## Data extracted from a collection
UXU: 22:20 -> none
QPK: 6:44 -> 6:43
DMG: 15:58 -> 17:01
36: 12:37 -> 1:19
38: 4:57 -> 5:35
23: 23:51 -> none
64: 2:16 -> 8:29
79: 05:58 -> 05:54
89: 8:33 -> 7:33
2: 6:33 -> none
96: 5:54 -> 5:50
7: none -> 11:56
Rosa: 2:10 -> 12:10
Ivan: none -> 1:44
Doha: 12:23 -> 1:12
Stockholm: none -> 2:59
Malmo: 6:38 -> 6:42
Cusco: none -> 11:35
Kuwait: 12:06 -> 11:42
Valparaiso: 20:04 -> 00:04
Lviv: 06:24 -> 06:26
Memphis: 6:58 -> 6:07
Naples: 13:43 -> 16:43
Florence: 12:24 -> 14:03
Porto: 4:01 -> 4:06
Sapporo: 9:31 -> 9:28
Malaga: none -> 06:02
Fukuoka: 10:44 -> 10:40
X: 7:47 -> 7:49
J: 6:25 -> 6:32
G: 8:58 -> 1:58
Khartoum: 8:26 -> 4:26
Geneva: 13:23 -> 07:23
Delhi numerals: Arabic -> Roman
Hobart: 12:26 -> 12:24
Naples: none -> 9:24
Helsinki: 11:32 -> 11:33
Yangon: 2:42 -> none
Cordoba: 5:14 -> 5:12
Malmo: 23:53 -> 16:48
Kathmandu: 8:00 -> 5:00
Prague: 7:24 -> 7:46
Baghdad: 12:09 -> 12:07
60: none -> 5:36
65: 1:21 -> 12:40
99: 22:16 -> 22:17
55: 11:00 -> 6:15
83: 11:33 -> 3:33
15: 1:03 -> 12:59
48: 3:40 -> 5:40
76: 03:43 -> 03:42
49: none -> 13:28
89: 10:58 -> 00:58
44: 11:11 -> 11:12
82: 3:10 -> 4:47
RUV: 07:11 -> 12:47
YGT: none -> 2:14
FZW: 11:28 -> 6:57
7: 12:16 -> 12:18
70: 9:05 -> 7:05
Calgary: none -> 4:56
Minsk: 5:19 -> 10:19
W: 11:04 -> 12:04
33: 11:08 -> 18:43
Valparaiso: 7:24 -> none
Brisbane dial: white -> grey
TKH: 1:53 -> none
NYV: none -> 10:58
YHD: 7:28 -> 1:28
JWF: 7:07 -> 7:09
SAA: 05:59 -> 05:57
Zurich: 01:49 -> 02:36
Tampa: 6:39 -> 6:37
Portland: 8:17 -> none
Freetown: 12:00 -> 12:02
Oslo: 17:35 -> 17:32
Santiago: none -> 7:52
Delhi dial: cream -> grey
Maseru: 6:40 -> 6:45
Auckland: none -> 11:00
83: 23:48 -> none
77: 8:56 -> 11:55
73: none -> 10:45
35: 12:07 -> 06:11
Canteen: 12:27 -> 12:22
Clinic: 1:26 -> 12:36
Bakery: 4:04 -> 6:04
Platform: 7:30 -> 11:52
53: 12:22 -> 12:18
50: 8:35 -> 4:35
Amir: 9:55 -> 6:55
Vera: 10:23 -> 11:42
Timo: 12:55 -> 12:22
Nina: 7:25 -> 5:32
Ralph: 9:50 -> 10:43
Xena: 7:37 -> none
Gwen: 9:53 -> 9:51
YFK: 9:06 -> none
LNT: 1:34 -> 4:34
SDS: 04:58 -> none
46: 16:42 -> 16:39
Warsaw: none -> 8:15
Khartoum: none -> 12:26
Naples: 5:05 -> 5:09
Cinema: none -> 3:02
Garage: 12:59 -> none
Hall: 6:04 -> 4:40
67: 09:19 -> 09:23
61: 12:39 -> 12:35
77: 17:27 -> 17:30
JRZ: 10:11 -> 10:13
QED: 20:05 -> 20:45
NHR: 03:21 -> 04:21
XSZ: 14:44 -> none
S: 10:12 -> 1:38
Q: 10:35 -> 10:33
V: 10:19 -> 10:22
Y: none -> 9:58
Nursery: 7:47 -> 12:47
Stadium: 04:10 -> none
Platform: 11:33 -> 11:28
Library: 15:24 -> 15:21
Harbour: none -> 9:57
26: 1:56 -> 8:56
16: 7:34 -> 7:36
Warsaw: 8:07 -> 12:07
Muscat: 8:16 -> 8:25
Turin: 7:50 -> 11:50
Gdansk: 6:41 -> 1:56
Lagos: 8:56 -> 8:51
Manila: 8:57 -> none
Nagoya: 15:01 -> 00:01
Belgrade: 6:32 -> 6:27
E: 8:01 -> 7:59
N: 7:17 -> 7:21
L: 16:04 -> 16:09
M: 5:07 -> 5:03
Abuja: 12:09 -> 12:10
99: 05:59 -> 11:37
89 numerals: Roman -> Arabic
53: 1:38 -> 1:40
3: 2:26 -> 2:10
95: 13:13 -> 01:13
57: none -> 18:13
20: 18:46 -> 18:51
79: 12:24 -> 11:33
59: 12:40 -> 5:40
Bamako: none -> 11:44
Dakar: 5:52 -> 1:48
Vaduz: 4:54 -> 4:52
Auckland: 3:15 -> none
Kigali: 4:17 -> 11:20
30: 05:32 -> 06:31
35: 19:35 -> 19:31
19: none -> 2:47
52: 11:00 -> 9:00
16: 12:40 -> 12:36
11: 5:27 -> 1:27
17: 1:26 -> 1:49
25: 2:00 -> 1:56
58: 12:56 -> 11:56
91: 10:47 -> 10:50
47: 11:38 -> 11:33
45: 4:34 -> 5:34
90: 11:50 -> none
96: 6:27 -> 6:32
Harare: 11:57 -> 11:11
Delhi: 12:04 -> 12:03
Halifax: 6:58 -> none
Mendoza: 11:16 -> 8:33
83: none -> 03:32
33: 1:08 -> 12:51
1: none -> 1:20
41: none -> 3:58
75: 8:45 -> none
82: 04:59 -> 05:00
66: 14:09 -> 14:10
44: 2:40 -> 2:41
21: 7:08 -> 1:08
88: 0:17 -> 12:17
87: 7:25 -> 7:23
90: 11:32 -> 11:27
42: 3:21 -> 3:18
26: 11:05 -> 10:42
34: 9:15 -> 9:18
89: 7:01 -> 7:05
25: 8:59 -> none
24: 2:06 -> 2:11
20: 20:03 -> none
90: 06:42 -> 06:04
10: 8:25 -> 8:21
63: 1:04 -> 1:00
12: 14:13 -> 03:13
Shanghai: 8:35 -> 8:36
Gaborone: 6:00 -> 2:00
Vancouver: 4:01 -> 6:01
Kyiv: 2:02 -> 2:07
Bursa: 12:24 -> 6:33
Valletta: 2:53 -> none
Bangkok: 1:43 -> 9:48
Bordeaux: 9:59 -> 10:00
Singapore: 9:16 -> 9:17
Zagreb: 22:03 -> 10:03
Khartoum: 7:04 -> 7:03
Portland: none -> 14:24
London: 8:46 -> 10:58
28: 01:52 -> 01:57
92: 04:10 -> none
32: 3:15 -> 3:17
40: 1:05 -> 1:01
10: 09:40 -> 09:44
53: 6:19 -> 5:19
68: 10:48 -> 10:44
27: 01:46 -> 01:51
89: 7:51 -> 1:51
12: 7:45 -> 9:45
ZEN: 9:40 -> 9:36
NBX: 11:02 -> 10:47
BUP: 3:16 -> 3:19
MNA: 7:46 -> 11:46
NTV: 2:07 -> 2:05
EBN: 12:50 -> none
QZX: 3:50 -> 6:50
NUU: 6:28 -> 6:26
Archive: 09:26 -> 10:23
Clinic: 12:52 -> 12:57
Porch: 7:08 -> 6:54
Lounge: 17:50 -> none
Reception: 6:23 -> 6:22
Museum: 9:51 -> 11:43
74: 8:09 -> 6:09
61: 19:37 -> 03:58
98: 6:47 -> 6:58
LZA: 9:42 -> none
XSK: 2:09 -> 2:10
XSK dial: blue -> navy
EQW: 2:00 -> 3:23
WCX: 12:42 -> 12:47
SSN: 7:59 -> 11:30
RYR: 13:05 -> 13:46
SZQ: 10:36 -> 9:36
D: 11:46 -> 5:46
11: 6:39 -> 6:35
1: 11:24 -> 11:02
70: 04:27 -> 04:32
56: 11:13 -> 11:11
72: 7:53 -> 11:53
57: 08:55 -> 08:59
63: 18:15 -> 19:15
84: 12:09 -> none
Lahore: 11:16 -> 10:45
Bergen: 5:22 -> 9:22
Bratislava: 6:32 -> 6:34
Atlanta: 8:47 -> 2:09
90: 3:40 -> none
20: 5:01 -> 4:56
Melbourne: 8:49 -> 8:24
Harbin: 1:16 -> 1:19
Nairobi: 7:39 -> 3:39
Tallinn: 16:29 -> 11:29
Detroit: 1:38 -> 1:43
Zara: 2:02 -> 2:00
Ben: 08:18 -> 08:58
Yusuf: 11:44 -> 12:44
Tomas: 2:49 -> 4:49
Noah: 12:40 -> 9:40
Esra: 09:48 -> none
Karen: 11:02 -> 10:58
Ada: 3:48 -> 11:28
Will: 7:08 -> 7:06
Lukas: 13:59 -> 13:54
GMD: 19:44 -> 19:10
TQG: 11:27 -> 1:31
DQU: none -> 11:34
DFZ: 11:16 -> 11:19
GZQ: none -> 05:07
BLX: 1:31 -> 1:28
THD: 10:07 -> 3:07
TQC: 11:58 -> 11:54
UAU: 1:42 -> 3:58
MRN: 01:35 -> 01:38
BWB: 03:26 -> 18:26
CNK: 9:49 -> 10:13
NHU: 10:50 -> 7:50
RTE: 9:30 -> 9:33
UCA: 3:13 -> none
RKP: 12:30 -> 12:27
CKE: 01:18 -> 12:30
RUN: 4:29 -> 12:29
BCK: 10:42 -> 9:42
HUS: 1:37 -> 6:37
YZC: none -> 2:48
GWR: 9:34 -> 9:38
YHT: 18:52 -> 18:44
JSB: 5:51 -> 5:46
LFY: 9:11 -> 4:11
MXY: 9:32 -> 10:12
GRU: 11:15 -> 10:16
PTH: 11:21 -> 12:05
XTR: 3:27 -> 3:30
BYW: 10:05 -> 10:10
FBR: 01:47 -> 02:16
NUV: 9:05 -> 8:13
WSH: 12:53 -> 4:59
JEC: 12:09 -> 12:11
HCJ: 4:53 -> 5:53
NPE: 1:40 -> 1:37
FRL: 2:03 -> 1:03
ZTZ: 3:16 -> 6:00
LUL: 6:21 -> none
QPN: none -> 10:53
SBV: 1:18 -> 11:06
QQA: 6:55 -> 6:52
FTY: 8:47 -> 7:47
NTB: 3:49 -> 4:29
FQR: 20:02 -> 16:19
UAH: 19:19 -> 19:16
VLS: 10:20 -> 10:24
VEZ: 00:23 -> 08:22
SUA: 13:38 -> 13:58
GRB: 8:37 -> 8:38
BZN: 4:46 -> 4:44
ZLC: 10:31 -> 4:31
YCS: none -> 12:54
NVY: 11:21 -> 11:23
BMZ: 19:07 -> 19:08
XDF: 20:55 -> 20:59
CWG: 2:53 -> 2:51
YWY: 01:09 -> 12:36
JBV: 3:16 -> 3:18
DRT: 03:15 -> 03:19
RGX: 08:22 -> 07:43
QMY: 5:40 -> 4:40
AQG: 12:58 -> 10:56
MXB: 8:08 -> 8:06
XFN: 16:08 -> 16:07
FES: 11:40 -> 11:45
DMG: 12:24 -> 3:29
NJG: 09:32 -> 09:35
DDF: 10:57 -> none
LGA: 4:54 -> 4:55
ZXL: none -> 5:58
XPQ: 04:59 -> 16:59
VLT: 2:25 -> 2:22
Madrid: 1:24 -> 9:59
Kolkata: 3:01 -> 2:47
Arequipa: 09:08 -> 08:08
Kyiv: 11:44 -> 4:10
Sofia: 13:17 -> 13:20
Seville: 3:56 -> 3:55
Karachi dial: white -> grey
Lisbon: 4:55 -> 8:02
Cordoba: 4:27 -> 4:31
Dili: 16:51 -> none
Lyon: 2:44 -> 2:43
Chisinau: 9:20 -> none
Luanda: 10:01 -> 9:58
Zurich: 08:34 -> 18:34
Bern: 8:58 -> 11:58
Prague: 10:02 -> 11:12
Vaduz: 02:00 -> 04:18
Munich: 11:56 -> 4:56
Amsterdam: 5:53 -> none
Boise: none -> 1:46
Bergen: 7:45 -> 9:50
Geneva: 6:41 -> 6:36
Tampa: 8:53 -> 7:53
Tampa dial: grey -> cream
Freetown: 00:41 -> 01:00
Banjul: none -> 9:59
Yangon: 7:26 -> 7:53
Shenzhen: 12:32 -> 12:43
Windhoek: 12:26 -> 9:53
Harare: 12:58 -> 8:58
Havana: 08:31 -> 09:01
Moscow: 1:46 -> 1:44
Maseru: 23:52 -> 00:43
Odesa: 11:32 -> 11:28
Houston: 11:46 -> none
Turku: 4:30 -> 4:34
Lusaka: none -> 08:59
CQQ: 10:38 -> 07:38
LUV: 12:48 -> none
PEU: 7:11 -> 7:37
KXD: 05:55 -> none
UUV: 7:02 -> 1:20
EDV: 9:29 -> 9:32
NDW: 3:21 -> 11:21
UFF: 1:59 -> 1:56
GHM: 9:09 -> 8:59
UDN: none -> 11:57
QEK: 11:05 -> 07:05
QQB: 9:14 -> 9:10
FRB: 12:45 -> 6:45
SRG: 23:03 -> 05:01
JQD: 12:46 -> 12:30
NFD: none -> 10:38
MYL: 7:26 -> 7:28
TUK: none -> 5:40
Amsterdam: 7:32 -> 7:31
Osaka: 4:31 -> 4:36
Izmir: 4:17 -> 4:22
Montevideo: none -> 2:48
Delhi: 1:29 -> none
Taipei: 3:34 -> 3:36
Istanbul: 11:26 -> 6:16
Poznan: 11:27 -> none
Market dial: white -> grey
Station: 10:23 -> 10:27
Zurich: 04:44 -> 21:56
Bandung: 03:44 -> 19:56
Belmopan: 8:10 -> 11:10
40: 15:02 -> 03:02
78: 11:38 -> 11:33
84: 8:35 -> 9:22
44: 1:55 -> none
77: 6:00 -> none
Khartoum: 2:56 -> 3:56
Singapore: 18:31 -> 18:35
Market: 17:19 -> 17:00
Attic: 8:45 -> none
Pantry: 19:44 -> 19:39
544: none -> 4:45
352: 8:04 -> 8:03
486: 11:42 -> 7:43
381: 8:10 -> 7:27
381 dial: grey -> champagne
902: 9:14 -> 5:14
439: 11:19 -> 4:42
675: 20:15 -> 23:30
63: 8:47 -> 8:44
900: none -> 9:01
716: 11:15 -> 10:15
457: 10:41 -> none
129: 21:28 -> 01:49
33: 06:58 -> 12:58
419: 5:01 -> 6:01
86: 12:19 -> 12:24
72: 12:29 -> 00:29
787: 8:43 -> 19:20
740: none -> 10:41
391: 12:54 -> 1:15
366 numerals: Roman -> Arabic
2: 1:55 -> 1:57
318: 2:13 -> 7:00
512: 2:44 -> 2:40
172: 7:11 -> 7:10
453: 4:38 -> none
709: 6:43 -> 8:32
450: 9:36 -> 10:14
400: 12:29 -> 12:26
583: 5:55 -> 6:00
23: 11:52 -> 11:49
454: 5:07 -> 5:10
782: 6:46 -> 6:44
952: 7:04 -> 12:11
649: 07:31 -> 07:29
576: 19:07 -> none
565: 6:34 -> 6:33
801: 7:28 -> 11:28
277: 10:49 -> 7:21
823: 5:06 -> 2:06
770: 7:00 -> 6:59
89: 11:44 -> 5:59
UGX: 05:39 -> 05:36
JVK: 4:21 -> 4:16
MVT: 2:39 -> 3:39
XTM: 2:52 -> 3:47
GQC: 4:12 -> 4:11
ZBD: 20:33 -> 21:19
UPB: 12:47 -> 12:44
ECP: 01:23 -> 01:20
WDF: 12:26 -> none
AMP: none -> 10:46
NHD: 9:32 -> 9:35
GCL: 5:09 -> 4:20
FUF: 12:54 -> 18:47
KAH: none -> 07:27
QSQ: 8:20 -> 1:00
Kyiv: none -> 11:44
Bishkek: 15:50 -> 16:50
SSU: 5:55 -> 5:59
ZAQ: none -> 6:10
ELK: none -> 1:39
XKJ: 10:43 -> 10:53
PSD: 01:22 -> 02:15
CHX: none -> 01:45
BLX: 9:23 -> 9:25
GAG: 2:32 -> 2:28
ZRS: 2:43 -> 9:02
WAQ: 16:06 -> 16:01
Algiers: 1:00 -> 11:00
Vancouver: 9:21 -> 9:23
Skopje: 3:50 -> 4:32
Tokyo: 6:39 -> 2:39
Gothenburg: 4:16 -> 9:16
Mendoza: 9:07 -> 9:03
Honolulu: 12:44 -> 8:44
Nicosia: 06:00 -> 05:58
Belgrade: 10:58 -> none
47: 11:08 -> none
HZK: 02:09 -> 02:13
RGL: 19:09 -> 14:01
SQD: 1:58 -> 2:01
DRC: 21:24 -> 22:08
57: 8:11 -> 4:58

## WORK TO DO
Reproduce without alteration the lines from the first one through the line containing "Warsaw: none -> 8:15", including both.

## RESPONSE
UXU: 22:20 -> none
QPK: 6:44 -> 6:43
DMG: 15:58 -> 17:01
36: 12:37 -> 1:19
38: 4:57 -> 5:35
23: 23:51 -> none
64: 2:16 -> 8:29
79: 05:58 -> 05:54
89: 8:33 -> 7:33
2: 6:33 -> none
96: 5:54 -> 5:50
7: none -> 11:56
Rosa: 2:10 -> 12:10
Ivan: none -> 1:44
Doha: 12:23 -> 1:12
Stockholm: none -> 2:59
Malmo: 6:38 -> 6:42
Cusco: none -> 11:35
Kuwait: 12:06 -> 11:42
Valparaiso: 20:04 -> 00:04
Lviv: 06:24 -> 06:26
Memphis: 6:58 -> 6:07
Naples: 13:43 -> 16:43
Florence: 12:24 -> 14:03
Porto: 4:01 -> 4:06
Sapporo: 9:31 -> 9:28
Malaga: none -> 06:02
Fukuoka: 10:44 -> 10:40
X: 7:47 -> 7:49
J: 6:25 -> 6:32
G: 8:58 -> 1:58
Khartoum: 8:26 -> 4:26
Geneva: 13:23 -> 07:23
Delhi numerals: Arabic -> Roman
Hobart: 12:26 -> 12:24
Naples: none -> 9:24
Helsinki: 11:32 -> 11:33
Yangon: 2:42 -> none
Cordoba: 5:14 -> 5:12
Malmo: 23:53 -> 16:48
Kathmandu: 8:00 -> 5:00
Prague: 7:24 -> 7:46
Baghdad: 12:09 -> 12:07
60: none -> 5:36
65: 1:21 -> 12:40
99: 22:16 -> 22:17
55: 11:00 -> 6:15
83: 11:33 -> 3:33
15: 1:03 -> 12:59
48: 3:40 -> 5:40
76: 03:43 -> 03:42
49: none -> 13:28
89: 10:58 -> 00:58
44: 11:11 -> 11:12
82: 3:10 -> 4:47
RUV: 07:11 -> 12:47
YGT: none -> 2:14
FZW: 11:28 -> 6:57
7: 12:16 -> 12:18
70: 9:05 -> 7:05
Calgary: none -> 4:56
Minsk: 5:19 -> 10:19
W: 11:04 -> 12:04
33: 11:08 -> 18:43
Valparaiso: 7:24 -> none
Brisbane dial: white -> grey
TKH: 1:53 -> none
NYV: none -> 10:58
YHD: 7:28 -> 1:28
JWF: 7:07 -> 7:09
SAA: 05:59 -> 05:57
Zurich: 01:49 -> 02:36
Tampa: 6:39 -> 6:37
Portland: 8:17 -> none
Freetown: 12:00 -> 12:02
Oslo: 17:35 -> 17:32
Santiago: none -> 7:52
Delhi dial: cream -> grey
Maseru: 6:40 -> 6:45
Auckland: none -> 11:00
83: 23:48 -> none
77: 8:56 -> 11:55
73: none -> 10:45
35: 12:07 -> 06:11
Canteen: 12:27 -> 12:22
Clinic: 1:26 -> 12:36
Bakery: 4:04 -> 6:04
Platform: 7:30 -> 11:52
53: 12:22 -> 12:18
50: 8:35 -> 4:35
Amir: 9:55 -> 6:55
Vera: 10:23 -> 11:42
Timo: 12:55 -> 12:22
Nina: 7:25 -> 5:32
Ralph: 9:50 -> 10:43
Xena: 7:37 -> none
Gwen: 9:53 -> 9:51
YFK: 9:06 -> none
LNT: 1:34 -> 4:34
SDS: 04:58 -> none
46: 16:42 -> 16:39
Warsaw: none -> 8:15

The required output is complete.